Raw data below:
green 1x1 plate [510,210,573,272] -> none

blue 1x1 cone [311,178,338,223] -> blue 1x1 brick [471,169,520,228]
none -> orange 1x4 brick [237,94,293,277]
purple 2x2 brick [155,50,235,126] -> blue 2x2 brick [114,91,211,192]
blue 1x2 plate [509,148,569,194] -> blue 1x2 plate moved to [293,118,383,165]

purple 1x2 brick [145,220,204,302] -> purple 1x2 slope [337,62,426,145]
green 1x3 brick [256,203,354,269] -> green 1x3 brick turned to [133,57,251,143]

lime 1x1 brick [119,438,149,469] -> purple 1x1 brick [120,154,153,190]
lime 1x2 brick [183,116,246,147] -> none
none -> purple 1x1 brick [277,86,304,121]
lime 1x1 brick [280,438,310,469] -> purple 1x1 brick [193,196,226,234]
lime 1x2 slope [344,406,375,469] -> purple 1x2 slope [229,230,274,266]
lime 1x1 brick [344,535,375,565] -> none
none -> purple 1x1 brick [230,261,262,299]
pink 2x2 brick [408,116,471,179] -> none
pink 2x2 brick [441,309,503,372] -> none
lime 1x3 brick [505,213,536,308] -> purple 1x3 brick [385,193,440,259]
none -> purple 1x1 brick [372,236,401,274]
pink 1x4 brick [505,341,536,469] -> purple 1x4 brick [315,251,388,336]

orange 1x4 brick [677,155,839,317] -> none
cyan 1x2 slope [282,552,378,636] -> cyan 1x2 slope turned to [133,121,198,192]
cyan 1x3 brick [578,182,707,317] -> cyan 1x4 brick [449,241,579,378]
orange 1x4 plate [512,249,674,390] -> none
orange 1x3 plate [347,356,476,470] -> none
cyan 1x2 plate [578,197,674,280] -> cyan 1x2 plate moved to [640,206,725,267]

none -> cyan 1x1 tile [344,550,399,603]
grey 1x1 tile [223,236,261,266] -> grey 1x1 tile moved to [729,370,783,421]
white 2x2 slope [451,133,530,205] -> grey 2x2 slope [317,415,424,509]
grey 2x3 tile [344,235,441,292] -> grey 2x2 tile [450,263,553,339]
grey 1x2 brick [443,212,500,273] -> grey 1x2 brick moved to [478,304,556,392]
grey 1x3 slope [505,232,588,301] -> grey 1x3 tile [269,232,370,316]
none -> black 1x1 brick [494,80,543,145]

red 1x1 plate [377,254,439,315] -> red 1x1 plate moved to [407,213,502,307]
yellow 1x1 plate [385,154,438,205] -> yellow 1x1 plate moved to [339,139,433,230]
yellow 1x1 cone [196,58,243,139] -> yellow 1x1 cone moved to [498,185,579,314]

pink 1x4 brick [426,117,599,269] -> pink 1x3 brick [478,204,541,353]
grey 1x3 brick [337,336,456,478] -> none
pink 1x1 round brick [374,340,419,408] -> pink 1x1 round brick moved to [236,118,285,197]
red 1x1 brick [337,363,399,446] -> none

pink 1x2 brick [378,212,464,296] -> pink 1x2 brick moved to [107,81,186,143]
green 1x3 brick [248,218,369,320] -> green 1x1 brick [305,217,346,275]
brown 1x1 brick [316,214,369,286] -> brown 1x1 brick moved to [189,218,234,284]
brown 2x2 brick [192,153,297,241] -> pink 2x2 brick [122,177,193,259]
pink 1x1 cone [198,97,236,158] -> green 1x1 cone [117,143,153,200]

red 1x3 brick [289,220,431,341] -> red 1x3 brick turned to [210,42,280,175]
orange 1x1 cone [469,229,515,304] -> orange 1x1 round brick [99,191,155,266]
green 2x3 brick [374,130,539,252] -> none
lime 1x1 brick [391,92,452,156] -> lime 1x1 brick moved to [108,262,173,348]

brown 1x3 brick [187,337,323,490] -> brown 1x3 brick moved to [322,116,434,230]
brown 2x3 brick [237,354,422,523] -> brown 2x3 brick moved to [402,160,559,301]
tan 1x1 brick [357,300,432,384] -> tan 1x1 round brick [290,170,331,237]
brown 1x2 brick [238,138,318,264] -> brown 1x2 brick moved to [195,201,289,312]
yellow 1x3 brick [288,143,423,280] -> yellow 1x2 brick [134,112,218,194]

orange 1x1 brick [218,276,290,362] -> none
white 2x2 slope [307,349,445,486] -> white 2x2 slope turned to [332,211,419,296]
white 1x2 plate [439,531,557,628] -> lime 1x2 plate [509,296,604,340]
End of Raw data.
**Instructions to follow**
Copy all the data. Match it exactly.

**Written solution**
green 1x1 plate [510,210,573,272] -> none

blue 1x1 cone [311,178,338,223] -> blue 1x1 brick [471,169,520,228]
none -> orange 1x4 brick [237,94,293,277]
purple 2x2 brick [155,50,235,126] -> blue 2x2 brick [114,91,211,192]
blue 1x2 plate [509,148,569,194] -> blue 1x2 plate moved to [293,118,383,165]

purple 1x2 brick [145,220,204,302] -> purple 1x2 slope [337,62,426,145]
green 1x3 brick [256,203,354,269] -> green 1x3 brick turned to [133,57,251,143]

lime 1x1 brick [119,438,149,469] -> purple 1x1 brick [120,154,153,190]
lime 1x2 brick [183,116,246,147] -> none
none -> purple 1x1 brick [277,86,304,121]
lime 1x1 brick [280,438,310,469] -> purple 1x1 brick [193,196,226,234]
lime 1x2 slope [344,406,375,469] -> purple 1x2 slope [229,230,274,266]
lime 1x1 brick [344,535,375,565] -> none
none -> purple 1x1 brick [230,261,262,299]
pink 2x2 brick [408,116,471,179] -> none
pink 2x2 brick [441,309,503,372] -> none
lime 1x3 brick [505,213,536,308] -> purple 1x3 brick [385,193,440,259]
none -> purple 1x1 brick [372,236,401,274]
pink 1x4 brick [505,341,536,469] -> purple 1x4 brick [315,251,388,336]

orange 1x4 brick [677,155,839,317] -> none
cyan 1x2 slope [282,552,378,636] -> cyan 1x2 slope turned to [133,121,198,192]
cyan 1x3 brick [578,182,707,317] -> cyan 1x4 brick [449,241,579,378]
orange 1x4 plate [512,249,674,390] -> none
orange 1x3 plate [347,356,476,470] -> none
cyan 1x2 plate [578,197,674,280] -> cyan 1x2 plate moved to [640,206,725,267]

none -> cyan 1x1 tile [344,550,399,603]
grey 1x1 tile [223,236,261,266] -> grey 1x1 tile moved to [729,370,783,421]
white 2x2 slope [451,133,530,205] -> grey 2x2 slope [317,415,424,509]
grey 2x3 tile [344,235,441,292] -> grey 2x2 tile [450,263,553,339]
grey 1x2 brick [443,212,500,273] -> grey 1x2 brick moved to [478,304,556,392]
grey 1x3 slope [505,232,588,301] -> grey 1x3 tile [269,232,370,316]
none -> black 1x1 brick [494,80,543,145]

red 1x1 plate [377,254,439,315] -> red 1x1 plate moved to [407,213,502,307]
yellow 1x1 plate [385,154,438,205] -> yellow 1x1 plate moved to [339,139,433,230]
yellow 1x1 cone [196,58,243,139] -> yellow 1x1 cone moved to [498,185,579,314]

pink 1x4 brick [426,117,599,269] -> pink 1x3 brick [478,204,541,353]
grey 1x3 brick [337,336,456,478] -> none
pink 1x1 round brick [374,340,419,408] -> pink 1x1 round brick moved to [236,118,285,197]
red 1x1 brick [337,363,399,446] -> none

pink 1x2 brick [378,212,464,296] -> pink 1x2 brick moved to [107,81,186,143]
green 1x3 brick [248,218,369,320] -> green 1x1 brick [305,217,346,275]
brown 1x1 brick [316,214,369,286] -> brown 1x1 brick moved to [189,218,234,284]
brown 2x2 brick [192,153,297,241] -> pink 2x2 brick [122,177,193,259]
pink 1x1 cone [198,97,236,158] -> green 1x1 cone [117,143,153,200]

red 1x3 brick [289,220,431,341] -> red 1x3 brick turned to [210,42,280,175]
orange 1x1 cone [469,229,515,304] -> orange 1x1 round brick [99,191,155,266]
green 2x3 brick [374,130,539,252] -> none
lime 1x1 brick [391,92,452,156] -> lime 1x1 brick moved to [108,262,173,348]

brown 1x3 brick [187,337,323,490] -> brown 1x3 brick moved to [322,116,434,230]
brown 2x3 brick [237,354,422,523] -> brown 2x3 brick moved to [402,160,559,301]
tan 1x1 brick [357,300,432,384] -> tan 1x1 round brick [290,170,331,237]
brown 1x2 brick [238,138,318,264] -> brown 1x2 brick moved to [195,201,289,312]
yellow 1x3 brick [288,143,423,280] -> yellow 1x2 brick [134,112,218,194]

orange 1x1 brick [218,276,290,362] -> none
white 2x2 slope [307,349,445,486] -> white 2x2 slope turned to [332,211,419,296]
white 1x2 plate [439,531,557,628] -> lime 1x2 plate [509,296,604,340]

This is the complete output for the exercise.